Problem requirements: Needed from the data below: every line from the one with "camera_right=-10 camera_up=-10" up to and including the one with "camera_right=-60 camera_up=-5", repeated exactly and with nothing else.

Exercise input:
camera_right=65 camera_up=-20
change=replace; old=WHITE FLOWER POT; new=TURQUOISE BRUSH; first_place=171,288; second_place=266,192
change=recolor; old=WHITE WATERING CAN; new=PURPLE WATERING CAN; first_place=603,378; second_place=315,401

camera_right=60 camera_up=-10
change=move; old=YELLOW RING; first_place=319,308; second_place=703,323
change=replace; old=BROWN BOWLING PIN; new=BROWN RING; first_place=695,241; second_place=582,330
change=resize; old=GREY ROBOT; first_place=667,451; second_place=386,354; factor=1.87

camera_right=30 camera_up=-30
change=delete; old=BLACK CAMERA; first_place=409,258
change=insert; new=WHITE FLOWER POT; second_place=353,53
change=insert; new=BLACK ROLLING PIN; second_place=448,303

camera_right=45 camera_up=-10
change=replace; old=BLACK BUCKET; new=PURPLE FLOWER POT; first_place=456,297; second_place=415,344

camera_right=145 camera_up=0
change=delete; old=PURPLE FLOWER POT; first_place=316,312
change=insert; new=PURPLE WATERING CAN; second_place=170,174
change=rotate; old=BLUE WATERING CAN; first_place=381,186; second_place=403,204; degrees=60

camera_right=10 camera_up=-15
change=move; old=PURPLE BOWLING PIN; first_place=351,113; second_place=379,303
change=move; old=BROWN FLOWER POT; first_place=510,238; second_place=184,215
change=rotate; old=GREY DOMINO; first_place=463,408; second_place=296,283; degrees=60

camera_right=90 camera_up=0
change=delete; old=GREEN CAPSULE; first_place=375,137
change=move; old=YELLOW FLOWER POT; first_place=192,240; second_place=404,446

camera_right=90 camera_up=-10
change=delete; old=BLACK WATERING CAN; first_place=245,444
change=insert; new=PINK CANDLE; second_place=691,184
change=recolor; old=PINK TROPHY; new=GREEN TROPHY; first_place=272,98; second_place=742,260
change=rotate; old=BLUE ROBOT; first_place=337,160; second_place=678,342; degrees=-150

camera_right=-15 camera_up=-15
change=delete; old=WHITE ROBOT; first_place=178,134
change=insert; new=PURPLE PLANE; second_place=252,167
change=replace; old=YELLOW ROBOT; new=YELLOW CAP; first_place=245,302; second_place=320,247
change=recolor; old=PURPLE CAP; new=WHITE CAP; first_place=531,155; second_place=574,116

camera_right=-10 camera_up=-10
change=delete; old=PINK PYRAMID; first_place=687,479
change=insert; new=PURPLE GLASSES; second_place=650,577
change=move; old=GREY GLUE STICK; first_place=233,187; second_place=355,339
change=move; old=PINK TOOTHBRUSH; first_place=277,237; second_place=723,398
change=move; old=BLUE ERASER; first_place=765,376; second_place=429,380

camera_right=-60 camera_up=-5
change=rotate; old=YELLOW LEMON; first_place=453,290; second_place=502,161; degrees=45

Written solution:
camera_right=-10 camera_up=-10
change=delete; old=PINK PYRAMID; first_place=687,479
change=insert; new=PURPLE GLASSES; second_place=650,577
change=move; old=GREY GLUE STICK; first_place=233,187; second_place=355,339
change=move; old=PINK TOOTHBRUSH; first_place=277,237; second_place=723,398
change=move; old=BLUE ERASER; first_place=765,376; second_place=429,380

camera_right=-60 camera_up=-5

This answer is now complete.